• **Goal of the exercise**: Pull every line containing "white" from the entries.

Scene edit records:
————————

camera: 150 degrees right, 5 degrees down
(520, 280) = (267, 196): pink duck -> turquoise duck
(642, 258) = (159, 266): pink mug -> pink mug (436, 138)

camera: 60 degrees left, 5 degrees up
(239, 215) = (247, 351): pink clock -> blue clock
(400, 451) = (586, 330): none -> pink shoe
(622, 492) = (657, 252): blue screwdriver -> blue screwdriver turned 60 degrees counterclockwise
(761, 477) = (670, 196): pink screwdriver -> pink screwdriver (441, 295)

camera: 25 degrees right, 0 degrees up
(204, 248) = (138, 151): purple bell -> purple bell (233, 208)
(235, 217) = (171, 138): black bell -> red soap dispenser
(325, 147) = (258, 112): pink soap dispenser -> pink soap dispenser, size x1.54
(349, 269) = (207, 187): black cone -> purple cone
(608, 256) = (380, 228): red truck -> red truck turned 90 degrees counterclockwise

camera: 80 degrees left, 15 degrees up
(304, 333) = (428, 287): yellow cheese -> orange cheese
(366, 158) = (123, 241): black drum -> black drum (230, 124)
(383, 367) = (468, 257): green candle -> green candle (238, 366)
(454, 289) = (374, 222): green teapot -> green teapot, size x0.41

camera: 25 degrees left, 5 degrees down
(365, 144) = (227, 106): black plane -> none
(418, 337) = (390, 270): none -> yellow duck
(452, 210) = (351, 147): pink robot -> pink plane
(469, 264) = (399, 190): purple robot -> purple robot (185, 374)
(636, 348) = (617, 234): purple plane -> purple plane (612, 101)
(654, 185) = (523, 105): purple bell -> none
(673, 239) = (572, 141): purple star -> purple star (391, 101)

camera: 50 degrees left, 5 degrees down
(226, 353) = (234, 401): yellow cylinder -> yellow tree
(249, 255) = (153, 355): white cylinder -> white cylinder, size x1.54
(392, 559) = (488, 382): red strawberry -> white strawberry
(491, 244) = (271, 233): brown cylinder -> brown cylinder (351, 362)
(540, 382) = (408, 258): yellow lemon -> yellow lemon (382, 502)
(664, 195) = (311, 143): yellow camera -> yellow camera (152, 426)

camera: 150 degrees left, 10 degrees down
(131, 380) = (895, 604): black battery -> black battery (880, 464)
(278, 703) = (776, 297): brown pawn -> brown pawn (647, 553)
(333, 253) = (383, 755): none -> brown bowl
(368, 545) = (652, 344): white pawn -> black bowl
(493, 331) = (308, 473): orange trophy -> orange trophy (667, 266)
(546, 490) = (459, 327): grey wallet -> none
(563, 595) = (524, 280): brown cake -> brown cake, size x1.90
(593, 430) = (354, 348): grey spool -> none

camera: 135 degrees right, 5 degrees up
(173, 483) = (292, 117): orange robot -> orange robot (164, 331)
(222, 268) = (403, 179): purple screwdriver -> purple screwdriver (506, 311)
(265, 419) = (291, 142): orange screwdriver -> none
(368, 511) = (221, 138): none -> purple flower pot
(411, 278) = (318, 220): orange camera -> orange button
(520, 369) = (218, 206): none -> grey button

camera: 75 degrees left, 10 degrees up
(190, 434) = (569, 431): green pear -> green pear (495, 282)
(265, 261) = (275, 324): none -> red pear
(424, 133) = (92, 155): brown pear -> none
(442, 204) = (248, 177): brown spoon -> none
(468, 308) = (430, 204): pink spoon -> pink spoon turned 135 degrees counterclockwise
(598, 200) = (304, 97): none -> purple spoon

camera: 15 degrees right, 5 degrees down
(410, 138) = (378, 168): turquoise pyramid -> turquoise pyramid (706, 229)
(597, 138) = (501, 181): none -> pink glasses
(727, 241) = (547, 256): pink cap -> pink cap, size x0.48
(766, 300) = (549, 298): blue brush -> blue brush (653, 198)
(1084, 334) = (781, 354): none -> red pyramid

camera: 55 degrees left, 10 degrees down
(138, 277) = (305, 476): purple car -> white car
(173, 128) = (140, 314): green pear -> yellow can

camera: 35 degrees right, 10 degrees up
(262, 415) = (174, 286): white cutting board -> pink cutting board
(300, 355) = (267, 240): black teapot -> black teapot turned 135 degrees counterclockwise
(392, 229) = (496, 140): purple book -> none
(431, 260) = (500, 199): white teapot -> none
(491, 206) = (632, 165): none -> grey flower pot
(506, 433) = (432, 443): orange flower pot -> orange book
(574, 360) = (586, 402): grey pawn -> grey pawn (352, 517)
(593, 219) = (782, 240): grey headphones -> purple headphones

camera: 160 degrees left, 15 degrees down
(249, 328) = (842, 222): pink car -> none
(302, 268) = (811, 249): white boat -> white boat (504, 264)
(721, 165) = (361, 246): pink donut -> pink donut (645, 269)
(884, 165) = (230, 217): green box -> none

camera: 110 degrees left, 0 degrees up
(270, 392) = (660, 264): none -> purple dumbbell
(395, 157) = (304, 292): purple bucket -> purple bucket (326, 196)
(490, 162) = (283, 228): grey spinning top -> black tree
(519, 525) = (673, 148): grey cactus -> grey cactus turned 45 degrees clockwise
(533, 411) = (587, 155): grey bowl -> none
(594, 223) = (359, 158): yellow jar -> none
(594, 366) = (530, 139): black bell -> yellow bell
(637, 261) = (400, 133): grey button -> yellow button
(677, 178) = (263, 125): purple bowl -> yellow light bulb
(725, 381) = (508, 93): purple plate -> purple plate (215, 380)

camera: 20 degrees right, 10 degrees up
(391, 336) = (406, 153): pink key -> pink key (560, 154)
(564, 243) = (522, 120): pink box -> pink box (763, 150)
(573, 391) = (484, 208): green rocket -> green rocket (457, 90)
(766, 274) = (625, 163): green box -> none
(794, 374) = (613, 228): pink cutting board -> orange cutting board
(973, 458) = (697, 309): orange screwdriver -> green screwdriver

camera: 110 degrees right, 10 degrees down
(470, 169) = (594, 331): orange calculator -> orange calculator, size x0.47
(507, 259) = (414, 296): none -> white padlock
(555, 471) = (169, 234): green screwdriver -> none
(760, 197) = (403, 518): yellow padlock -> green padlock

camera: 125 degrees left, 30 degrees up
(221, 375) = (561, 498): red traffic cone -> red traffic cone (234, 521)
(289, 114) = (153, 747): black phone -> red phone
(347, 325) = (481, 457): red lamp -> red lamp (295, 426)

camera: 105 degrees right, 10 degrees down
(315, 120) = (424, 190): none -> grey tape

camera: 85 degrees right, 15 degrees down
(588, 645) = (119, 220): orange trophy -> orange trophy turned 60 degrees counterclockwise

————————

• **Answer area**:
(249, 255) = (153, 355): white cylinder -> white cylinder, size x1.54
(392, 559) = (488, 382): red strawberry -> white strawberry
(368, 545) = (652, 344): white pawn -> black bowl
(138, 277) = (305, 476): purple car -> white car
(262, 415) = (174, 286): white cutting board -> pink cutting board
(431, 260) = (500, 199): white teapot -> none
(302, 268) = (811, 249): white boat -> white boat (504, 264)
(507, 259) = (414, 296): none -> white padlock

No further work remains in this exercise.